ASSIGNED TASK: Copy out everything from the start of the data down through the line containing "The height and width of the screenshot is (540, 960). I", word for word and including both ends. Leave the pictures out of your answer.

(Dataset entries)
___

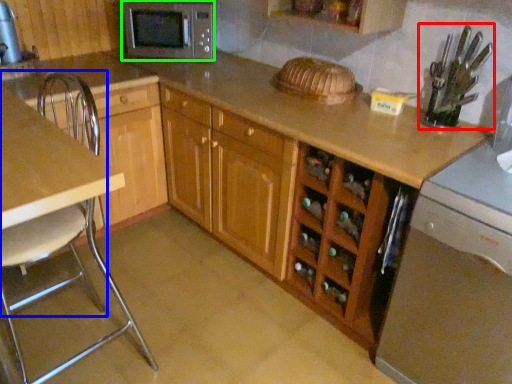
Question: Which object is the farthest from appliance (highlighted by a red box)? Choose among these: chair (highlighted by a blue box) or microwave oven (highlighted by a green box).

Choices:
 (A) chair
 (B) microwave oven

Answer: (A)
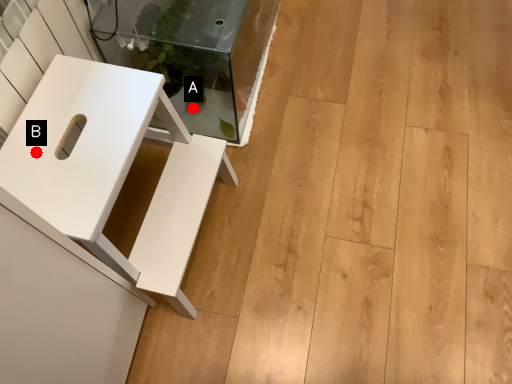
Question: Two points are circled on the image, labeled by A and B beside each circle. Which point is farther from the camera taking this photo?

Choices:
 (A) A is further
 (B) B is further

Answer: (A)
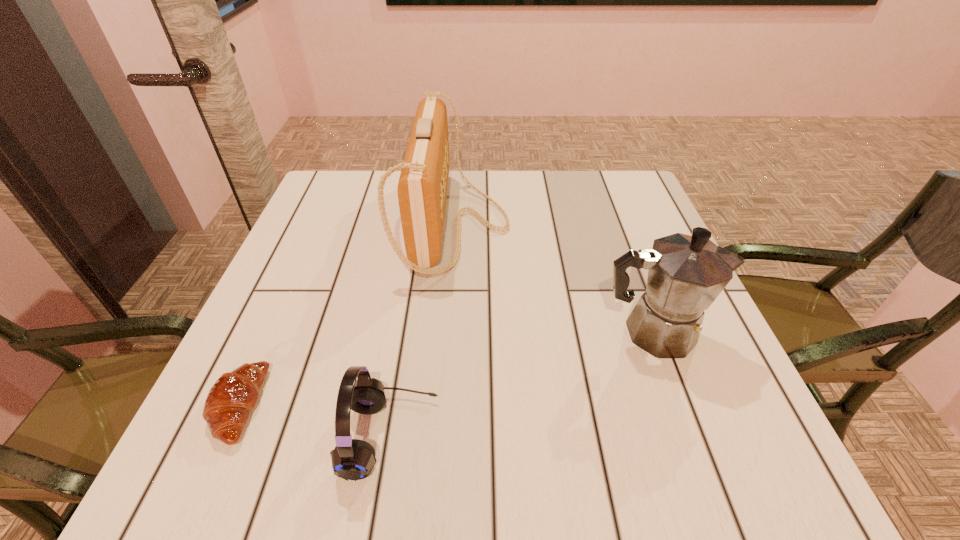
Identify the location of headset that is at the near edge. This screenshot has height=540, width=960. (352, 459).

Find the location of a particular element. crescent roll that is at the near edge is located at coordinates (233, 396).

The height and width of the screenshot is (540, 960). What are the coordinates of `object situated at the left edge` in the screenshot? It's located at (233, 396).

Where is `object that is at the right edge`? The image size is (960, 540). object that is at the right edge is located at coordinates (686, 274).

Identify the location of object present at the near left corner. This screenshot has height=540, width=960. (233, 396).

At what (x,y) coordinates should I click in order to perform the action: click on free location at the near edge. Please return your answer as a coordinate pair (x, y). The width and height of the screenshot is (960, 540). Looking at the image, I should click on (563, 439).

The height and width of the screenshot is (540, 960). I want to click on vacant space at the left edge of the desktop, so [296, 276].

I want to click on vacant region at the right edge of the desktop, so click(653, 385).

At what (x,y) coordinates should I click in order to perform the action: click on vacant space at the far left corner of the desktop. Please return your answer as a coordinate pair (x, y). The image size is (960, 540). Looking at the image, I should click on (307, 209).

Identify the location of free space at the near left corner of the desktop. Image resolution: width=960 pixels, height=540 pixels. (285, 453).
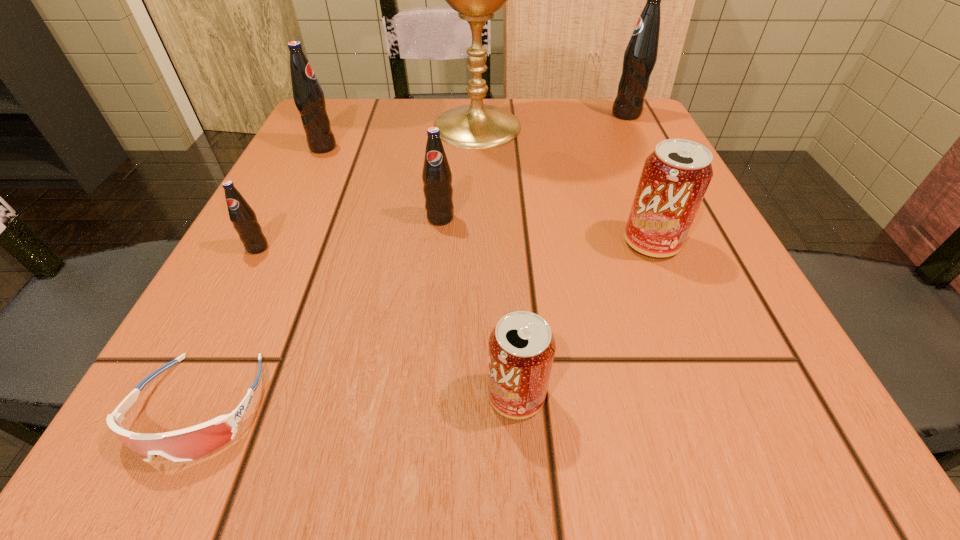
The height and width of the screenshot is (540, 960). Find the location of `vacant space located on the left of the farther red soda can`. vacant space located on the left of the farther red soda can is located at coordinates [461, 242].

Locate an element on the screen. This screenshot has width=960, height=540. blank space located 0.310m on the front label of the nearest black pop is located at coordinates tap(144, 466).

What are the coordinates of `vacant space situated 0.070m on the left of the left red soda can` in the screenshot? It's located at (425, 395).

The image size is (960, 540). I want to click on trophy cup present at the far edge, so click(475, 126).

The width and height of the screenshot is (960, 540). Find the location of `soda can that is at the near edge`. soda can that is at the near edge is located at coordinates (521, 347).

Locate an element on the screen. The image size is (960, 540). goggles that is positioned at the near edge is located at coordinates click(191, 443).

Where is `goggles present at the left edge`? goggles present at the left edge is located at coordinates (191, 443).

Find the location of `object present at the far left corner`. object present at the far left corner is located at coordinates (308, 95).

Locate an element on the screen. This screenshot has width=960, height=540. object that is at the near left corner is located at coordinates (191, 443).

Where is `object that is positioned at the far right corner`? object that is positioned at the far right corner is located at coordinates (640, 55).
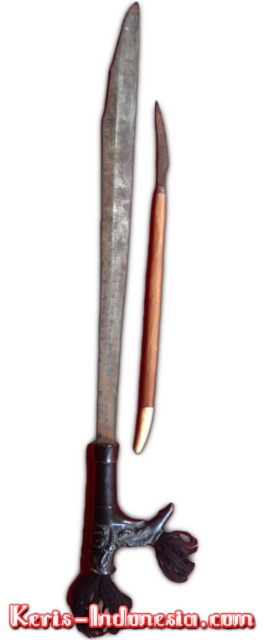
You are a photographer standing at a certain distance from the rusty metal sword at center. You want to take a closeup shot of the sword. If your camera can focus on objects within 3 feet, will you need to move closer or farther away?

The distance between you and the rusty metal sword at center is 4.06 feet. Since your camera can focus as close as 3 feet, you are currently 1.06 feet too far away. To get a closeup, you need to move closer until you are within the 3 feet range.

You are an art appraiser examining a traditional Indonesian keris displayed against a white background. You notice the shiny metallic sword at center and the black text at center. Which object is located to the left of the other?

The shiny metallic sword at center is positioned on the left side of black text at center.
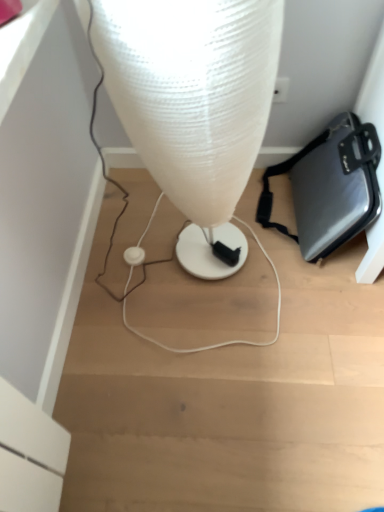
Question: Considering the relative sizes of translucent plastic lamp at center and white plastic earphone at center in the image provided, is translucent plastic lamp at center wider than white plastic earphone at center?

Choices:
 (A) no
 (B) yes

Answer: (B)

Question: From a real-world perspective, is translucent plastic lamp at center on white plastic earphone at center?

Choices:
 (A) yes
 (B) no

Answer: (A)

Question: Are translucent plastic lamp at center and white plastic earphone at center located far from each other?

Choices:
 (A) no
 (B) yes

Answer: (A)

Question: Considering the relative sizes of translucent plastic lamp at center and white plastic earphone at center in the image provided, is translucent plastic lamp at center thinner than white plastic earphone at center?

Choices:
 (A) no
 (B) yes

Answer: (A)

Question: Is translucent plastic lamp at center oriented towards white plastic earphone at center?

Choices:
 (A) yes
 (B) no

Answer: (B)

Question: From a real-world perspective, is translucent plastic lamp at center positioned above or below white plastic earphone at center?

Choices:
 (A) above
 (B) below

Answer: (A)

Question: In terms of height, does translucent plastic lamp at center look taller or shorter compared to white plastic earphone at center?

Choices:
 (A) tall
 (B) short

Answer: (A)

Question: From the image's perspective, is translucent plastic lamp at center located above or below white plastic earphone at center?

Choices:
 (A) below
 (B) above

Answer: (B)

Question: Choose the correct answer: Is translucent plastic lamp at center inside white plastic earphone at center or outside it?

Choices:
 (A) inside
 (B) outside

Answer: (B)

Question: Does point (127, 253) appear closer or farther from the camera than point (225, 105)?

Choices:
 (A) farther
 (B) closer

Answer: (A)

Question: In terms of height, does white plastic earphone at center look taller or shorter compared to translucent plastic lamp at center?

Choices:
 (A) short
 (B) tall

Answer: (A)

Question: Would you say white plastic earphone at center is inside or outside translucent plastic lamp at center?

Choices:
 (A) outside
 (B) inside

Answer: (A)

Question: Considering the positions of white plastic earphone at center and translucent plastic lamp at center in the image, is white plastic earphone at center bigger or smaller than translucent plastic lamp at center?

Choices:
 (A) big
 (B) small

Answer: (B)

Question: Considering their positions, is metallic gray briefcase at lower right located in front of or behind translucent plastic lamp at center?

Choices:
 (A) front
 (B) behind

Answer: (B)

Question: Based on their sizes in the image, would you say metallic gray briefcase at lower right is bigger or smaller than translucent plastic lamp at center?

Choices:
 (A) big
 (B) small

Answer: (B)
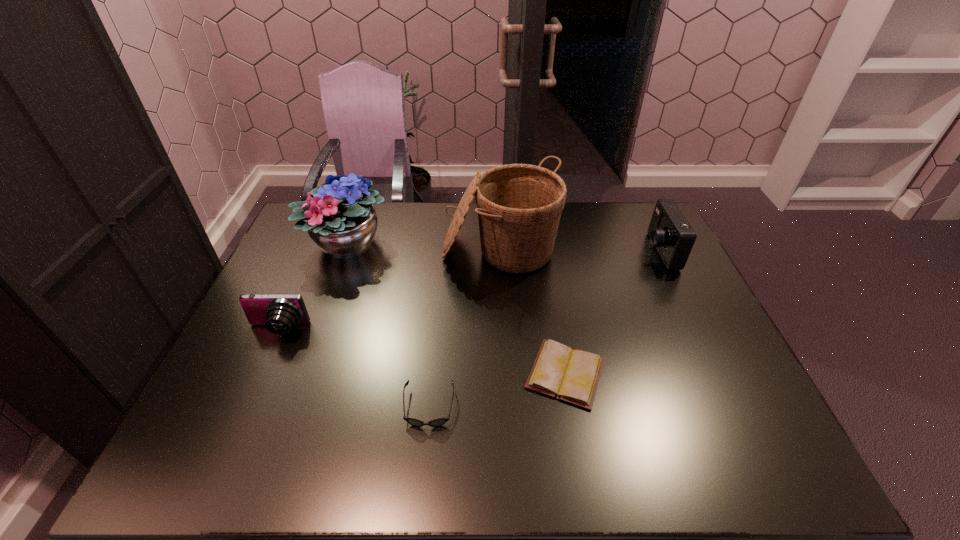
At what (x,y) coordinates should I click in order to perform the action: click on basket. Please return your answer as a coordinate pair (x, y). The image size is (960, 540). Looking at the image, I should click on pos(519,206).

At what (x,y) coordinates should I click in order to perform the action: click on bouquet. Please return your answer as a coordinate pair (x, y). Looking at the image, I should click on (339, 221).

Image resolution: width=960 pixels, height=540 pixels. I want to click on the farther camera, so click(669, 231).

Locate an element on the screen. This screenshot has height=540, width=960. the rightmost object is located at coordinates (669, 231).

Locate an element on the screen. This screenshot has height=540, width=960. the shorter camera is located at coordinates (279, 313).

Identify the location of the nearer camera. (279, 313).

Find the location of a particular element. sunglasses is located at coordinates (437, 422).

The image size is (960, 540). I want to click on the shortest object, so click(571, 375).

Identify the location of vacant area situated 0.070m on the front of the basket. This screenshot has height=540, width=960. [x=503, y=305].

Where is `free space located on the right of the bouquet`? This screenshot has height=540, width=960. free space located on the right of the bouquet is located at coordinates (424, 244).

___

WRITTEN REPLY:
Question: Which object is the farthest from appliance (highlighted by a red box)? Choose among these: chair (highlighted by a blue box) or microwave oven (highlighted by a green box).

Choices:
 (A) chair
 (B) microwave oven

Answer: (A)
Question: Two points are circled on the image, labeled by A and B beside each circle. Which point is farther from the camera taking this photo?

Choices:
 (A) A is further
 (B) B is further

Answer: (A)
Identify the location of headset that is at the near edge. This screenshot has height=540, width=960. (352, 459).

Find the location of a particular element. crescent roll that is at the near edge is located at coordinates (233, 396).

The height and width of the screenshot is (540, 960). What are the coordinates of `object situated at the left edge` in the screenshot? It's located at (233, 396).

Where is `object that is at the right edge`? The image size is (960, 540). object that is at the right edge is located at coordinates (686, 274).

Identify the location of object present at the near left corner. This screenshot has height=540, width=960. (233, 396).

At what (x,y) coordinates should I click in order to perform the action: click on free location at the near edge. Please return your answer as a coordinate pair (x, y). The width and height of the screenshot is (960, 540). Looking at the image, I should click on (563, 439).

The height and width of the screenshot is (540, 960). I want to click on vacant space at the left edge of the desktop, so [296, 276].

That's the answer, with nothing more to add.